Problem: Output only the stretch of the listing that starts at the line containing "SD1 pin MISO: D6 -> D8" and ends at the line containing "PIXELS3 pin DIN: D4 -> A2", reproduced exactly with both ends.

Data extracts:

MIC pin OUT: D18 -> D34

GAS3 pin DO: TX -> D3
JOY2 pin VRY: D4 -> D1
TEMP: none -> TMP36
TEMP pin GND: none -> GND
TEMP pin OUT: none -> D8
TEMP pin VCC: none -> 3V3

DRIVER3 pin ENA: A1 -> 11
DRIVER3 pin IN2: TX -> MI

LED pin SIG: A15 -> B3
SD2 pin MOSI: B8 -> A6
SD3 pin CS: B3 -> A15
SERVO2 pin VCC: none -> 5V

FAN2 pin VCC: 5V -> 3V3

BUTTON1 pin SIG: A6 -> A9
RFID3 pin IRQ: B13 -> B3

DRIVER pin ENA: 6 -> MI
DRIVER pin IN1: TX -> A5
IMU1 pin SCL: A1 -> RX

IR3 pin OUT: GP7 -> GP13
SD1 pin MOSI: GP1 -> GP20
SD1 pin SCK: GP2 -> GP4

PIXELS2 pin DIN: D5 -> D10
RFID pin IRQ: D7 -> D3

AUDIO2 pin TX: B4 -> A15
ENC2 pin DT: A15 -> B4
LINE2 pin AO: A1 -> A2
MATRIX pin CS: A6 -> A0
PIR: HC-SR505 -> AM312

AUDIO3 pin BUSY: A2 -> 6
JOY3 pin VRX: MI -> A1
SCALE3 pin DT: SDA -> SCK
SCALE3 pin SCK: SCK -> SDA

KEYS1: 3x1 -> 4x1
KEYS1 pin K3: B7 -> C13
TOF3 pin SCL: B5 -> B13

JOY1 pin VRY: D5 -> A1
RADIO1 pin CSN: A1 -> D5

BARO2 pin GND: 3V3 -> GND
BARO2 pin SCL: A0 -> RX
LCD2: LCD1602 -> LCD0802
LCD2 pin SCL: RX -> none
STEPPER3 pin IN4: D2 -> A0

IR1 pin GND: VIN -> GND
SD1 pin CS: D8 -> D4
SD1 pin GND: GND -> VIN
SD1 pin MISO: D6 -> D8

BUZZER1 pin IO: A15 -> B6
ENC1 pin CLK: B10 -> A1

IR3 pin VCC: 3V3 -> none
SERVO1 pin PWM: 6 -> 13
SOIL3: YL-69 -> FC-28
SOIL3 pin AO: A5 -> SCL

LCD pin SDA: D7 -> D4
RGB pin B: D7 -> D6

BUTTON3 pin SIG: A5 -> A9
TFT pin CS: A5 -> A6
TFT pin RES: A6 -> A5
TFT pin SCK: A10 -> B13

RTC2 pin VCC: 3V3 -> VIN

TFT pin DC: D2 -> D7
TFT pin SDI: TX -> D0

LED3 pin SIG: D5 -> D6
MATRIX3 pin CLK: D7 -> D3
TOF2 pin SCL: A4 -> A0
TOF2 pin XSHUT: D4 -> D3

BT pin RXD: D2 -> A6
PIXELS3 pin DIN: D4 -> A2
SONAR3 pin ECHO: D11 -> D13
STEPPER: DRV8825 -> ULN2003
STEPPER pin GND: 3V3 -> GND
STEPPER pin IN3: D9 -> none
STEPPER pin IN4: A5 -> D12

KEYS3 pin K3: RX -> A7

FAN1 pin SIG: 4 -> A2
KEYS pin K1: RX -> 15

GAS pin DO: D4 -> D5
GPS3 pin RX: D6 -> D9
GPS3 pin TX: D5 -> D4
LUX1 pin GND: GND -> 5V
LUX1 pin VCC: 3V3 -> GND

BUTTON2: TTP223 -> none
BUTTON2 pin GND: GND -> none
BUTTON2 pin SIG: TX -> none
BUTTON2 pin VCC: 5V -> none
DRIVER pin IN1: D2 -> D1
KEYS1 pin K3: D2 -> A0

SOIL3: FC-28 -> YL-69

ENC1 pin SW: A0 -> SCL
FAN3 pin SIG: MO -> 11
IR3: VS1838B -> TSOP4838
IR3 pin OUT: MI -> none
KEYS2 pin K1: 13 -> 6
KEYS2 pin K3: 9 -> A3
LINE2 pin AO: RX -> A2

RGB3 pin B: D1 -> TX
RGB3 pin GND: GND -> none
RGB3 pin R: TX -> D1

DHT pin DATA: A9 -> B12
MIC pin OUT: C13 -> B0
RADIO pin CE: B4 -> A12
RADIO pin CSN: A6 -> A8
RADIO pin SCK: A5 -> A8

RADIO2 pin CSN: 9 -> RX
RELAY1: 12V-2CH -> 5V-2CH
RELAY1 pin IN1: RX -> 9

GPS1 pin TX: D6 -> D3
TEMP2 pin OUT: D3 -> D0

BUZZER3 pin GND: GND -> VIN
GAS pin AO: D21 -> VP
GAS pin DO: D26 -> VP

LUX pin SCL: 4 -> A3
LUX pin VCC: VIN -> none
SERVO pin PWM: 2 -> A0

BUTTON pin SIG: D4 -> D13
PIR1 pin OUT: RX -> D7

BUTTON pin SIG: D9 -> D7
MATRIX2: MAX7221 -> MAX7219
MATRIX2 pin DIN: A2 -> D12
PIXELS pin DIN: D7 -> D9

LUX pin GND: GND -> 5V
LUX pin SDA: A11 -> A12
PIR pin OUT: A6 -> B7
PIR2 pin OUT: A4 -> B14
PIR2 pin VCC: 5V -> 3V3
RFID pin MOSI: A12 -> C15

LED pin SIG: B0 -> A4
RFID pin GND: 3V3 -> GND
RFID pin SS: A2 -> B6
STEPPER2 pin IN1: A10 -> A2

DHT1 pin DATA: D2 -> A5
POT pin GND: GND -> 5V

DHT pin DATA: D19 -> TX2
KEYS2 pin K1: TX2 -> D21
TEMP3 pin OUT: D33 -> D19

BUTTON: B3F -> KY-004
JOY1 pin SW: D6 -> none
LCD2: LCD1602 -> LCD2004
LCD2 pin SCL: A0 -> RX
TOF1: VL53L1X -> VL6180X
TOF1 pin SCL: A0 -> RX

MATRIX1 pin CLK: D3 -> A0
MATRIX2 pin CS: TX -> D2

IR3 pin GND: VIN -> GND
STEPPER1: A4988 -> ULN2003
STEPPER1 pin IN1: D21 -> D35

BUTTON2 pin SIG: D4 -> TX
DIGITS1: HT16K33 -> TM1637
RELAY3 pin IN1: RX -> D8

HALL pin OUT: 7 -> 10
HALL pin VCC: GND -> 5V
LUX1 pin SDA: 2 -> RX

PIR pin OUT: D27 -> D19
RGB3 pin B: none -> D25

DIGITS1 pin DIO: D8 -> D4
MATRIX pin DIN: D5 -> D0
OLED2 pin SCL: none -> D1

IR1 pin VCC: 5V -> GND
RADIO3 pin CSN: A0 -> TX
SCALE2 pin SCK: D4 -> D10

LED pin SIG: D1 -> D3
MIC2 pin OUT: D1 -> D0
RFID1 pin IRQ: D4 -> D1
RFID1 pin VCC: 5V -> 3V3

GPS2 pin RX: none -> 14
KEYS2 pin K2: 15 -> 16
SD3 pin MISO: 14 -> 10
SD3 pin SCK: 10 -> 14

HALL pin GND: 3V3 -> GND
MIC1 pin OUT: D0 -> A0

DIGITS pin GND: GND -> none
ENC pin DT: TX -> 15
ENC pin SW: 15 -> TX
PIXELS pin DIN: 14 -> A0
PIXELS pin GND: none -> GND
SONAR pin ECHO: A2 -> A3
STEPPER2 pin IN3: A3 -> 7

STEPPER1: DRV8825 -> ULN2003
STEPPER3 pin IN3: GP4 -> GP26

Answer space:
SD1 pin MISO: D6 -> D8

BUZZER1 pin IO: A15 -> B6
ENC1 pin CLK: B10 -> A1

IR3 pin VCC: 3V3 -> none
SERVO1 pin PWM: 6 -> 13
SOIL3: YL-69 -> FC-28
SOIL3 pin AO: A5 -> SCL

LCD pin SDA: D7 -> D4
RGB pin B: D7 -> D6

BUTTON3 pin SIG: A5 -> A9
TFT pin CS: A5 -> A6
TFT pin RES: A6 -> A5
TFT pin SCK: A10 -> B13

RTC2 pin VCC: 3V3 -> VIN

TFT pin DC: D2 -> D7
TFT pin SDI: TX -> D0

LED3 pin SIG: D5 -> D6
MATRIX3 pin CLK: D7 -> D3
TOF2 pin SCL: A4 -> A0
TOF2 pin XSHUT: D4 -> D3

BT pin RXD: D2 -> A6
PIXELS3 pin DIN: D4 -> A2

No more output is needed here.